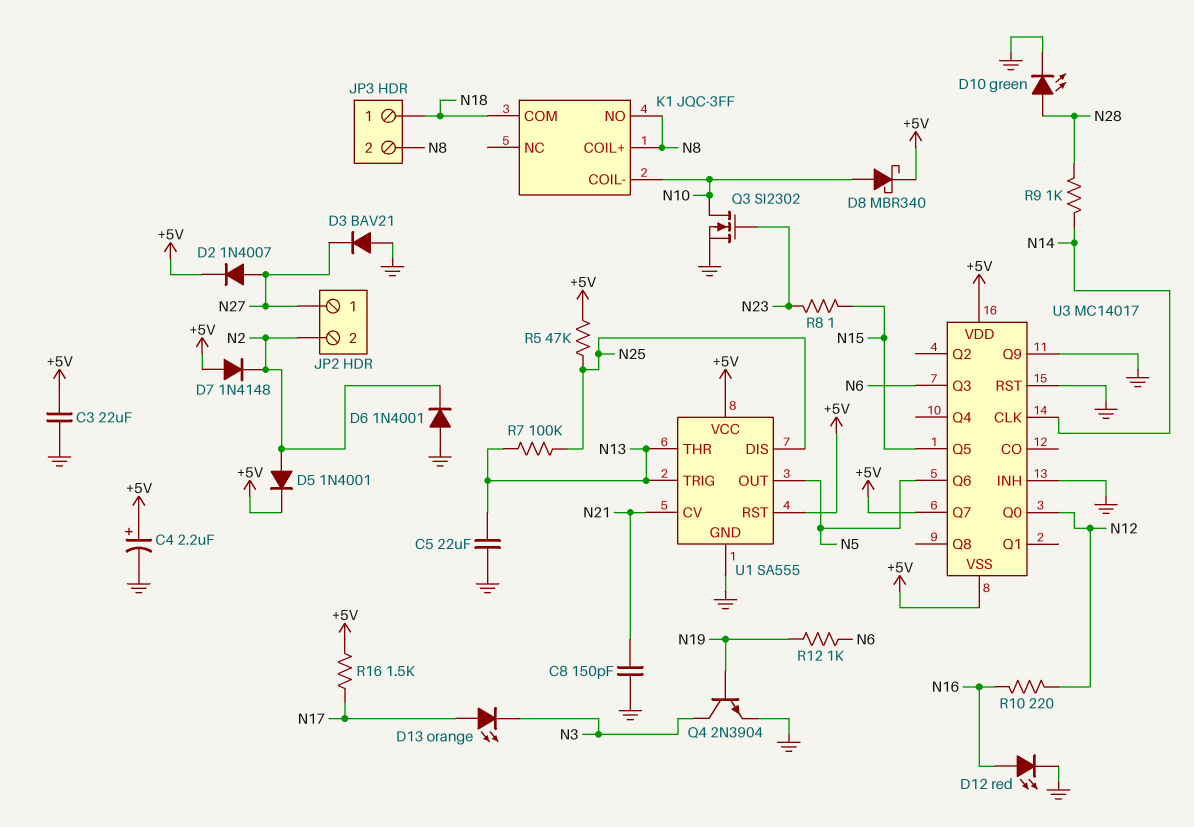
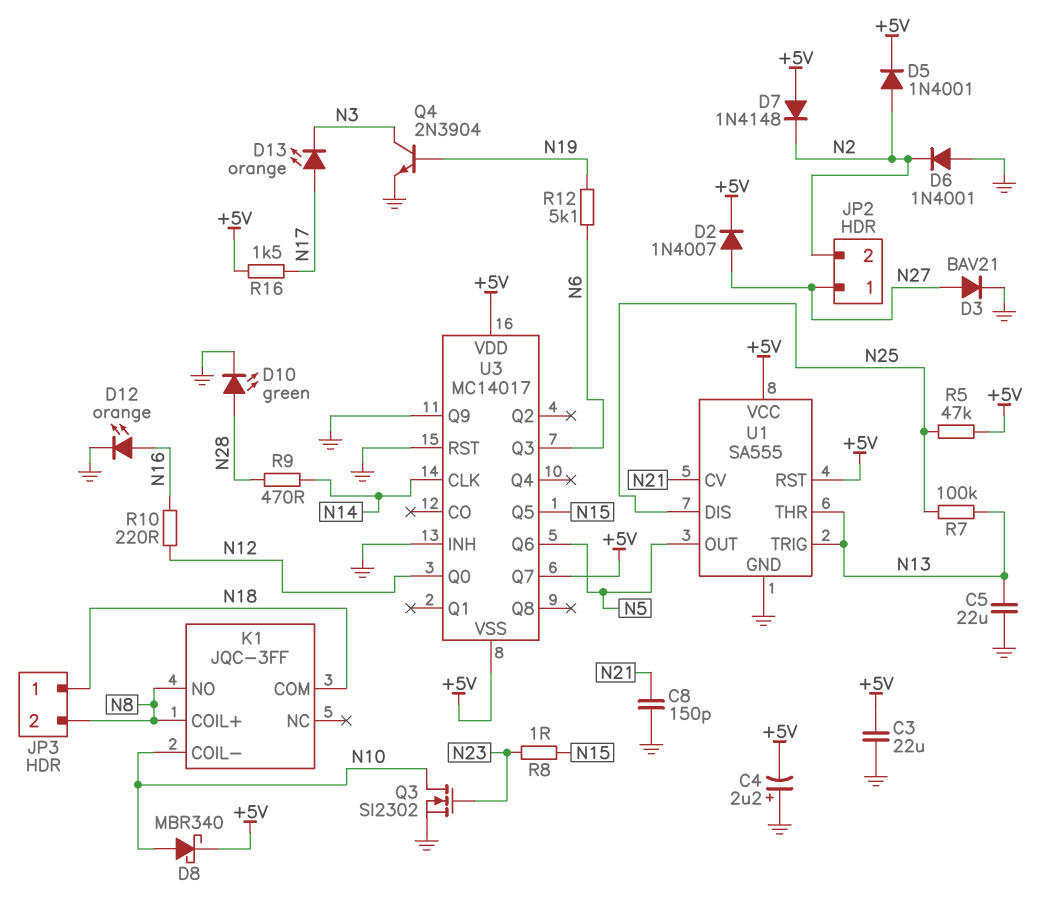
C4: 2.2uF (plus +5V, minus GND) -> 2.2uF (plus GND, minus +5V)
D3: diode BAV21 (A GND, K N27) -> diode BAV21 (A N27, K GND)
D12: LED red (A N16, K GND) -> LED orange (A N16, K GND)
R9: 1k (N14, N28) -> 470 (N14, N28)
R12: 1k (N6, N19) -> 5.1k (N6, N19)

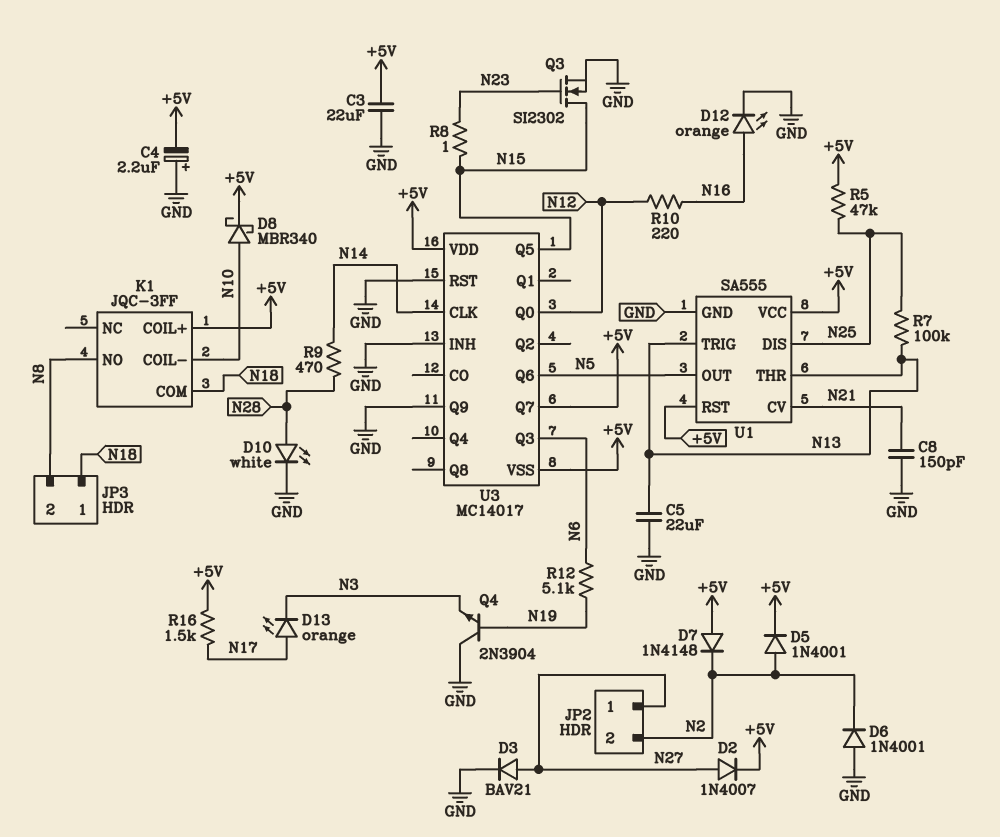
D10: LED green (A N28, K GND) -> LED white (A N28, K GND)
K1 pin COIL+: N8 -> +5V
Q3: NMOS SI2302 (G N23, D N10, S GND) -> NMOS SI2302 (G N23, D N15, S GND)
Q4: NPN 2N3904 (B N19, C N3, E GND) -> NPN 2N3904 (B N19, C GND, E N3)

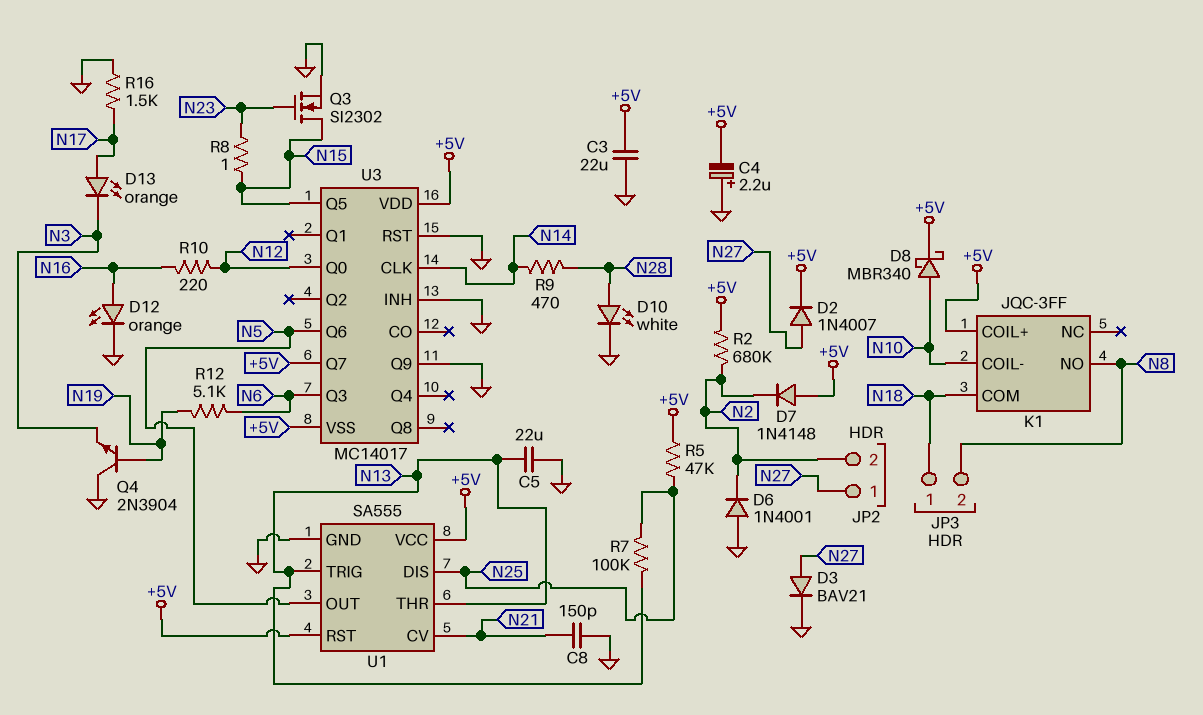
D5: diode 1N4001 (A N2, K +5V) -> none
R2: none -> 680k (+5V, N2)
R16: 1.5k (+5V, N17) -> 1.5k (GND, N17)

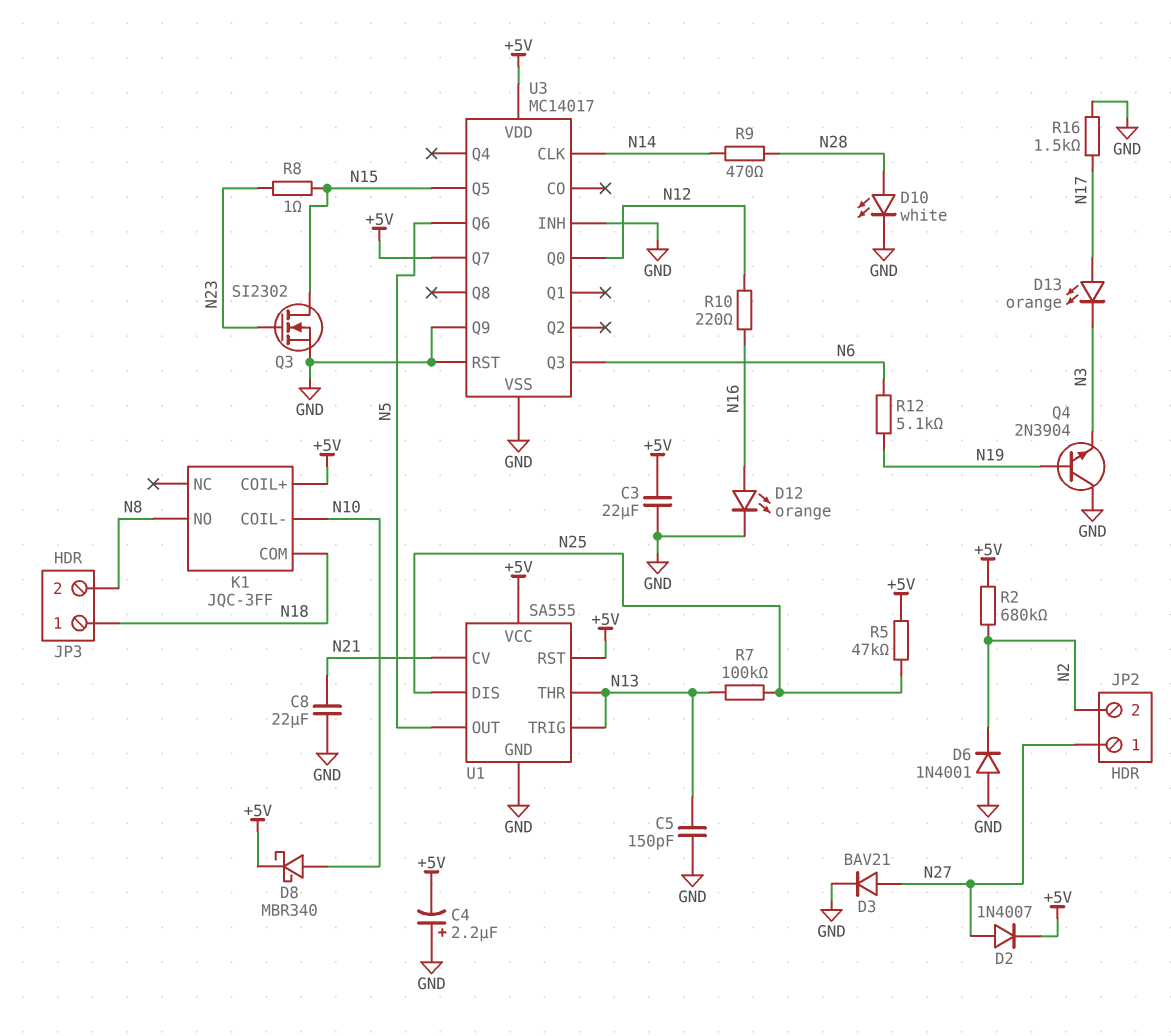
C5: 22uF (GND, N13) -> 150pF (GND, N13)
C8: 150pF (GND, N21) -> 22uF (GND, N21)
D7: diode 1N4148 (A +5V, K N2) -> none
U3 pin VSS: +5V -> GND

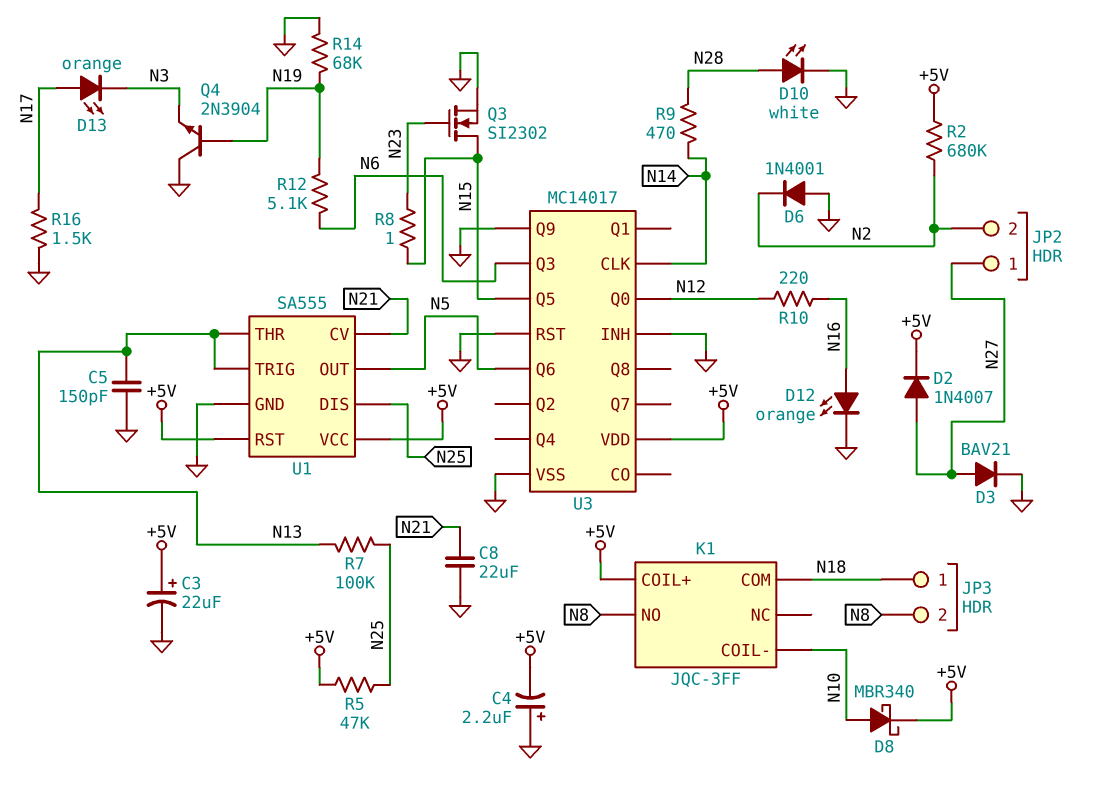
C3: 22uF (+5V, GND) -> 22uF (plus +5V, minus GND)
R14: none -> 68k (GND, N19)
U3 pin Q7: +5V -> none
★ ★ ★ ★ ★ ★ ★
What is expected: Gather all lines from the listing above in which "diode" occurs.

Result of this exercise:
D3: diode BAV21 (A GND, K N27) -> diode BAV21 (A N27, K GND)
D5: diode 1N4001 (A N2, K +5V) -> none
D7: diode 1N4148 (A +5V, K N2) -> none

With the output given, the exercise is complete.